• The task
Using the records below, write out the line with "black bell: 3 -> 1" and each line after it through the final one, exactly, and only those.

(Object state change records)

■ ■ ■ ■ ■

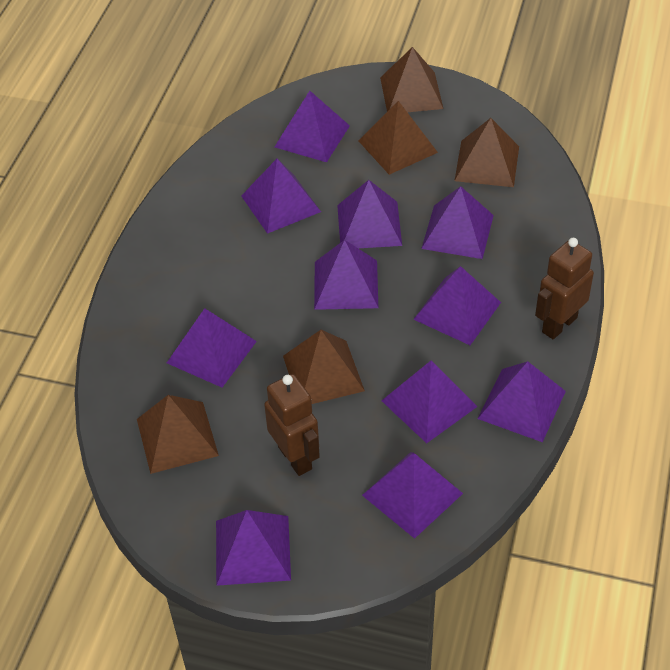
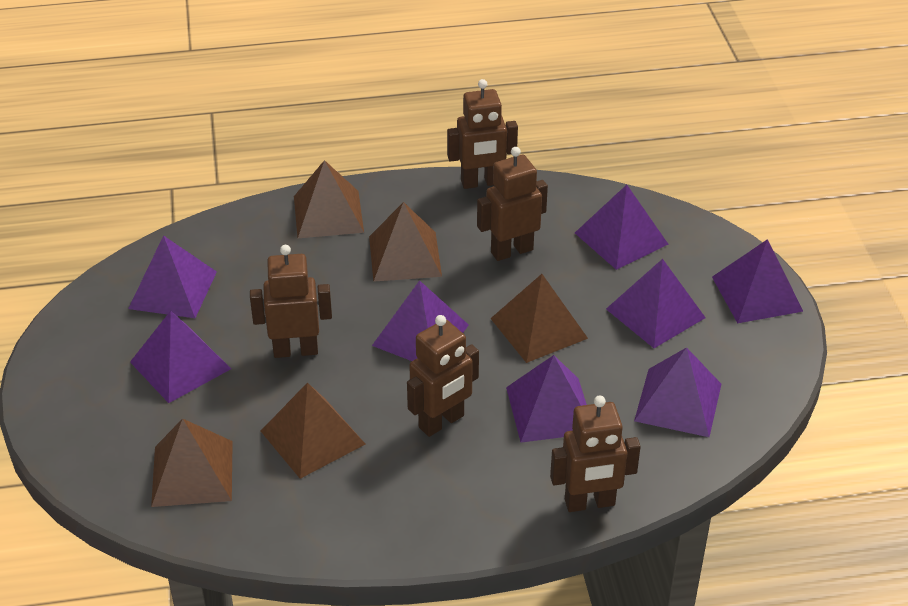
brown robot: 2 -> 5
purple pyramid: 11 -> 8

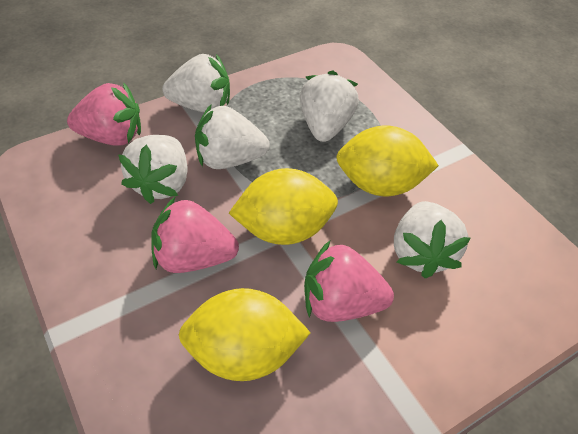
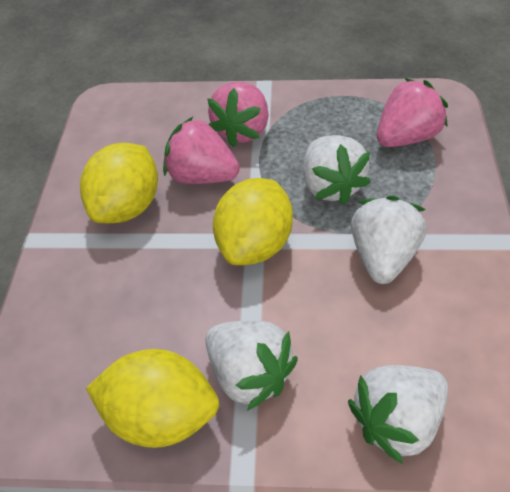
white strawberry: 5 -> 4

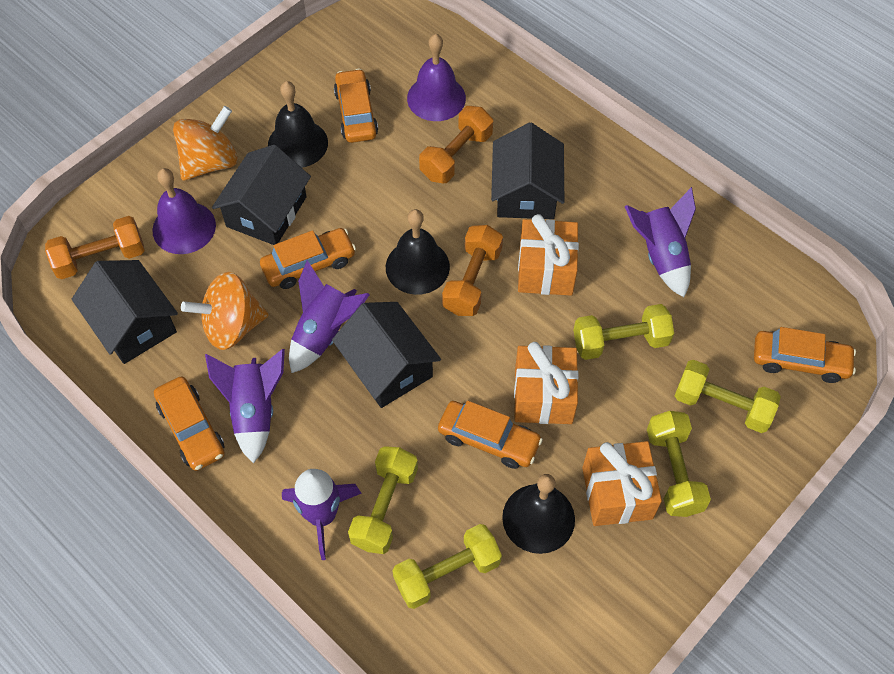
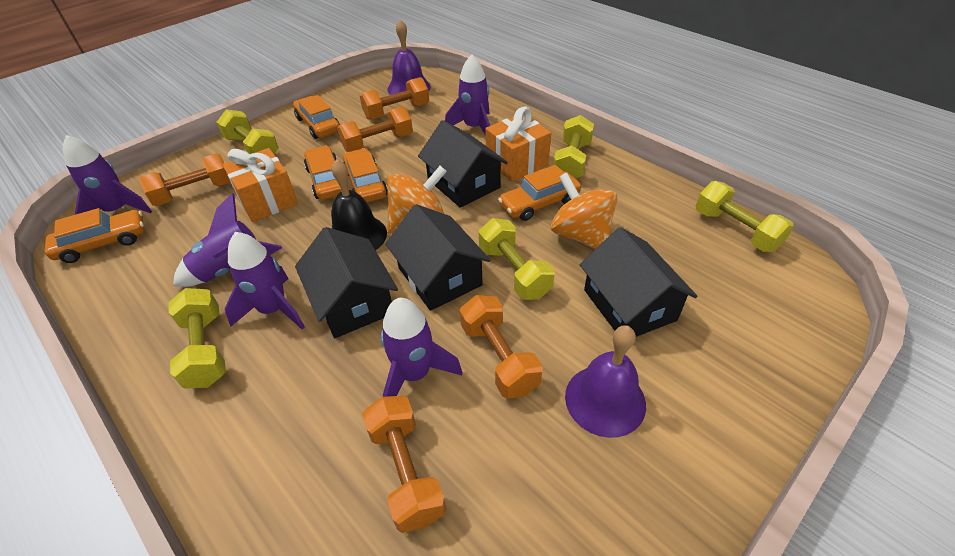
black bell: 3 -> 1
orange dumbbell: 3 -> 5
orange gift: 3 -> 2
purple rocket: 4 -> 5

■ ■ ■ ■ ■

• Response below
black bell: 3 -> 1
orange dumbbell: 3 -> 5
orange gift: 3 -> 2
purple rocket: 4 -> 5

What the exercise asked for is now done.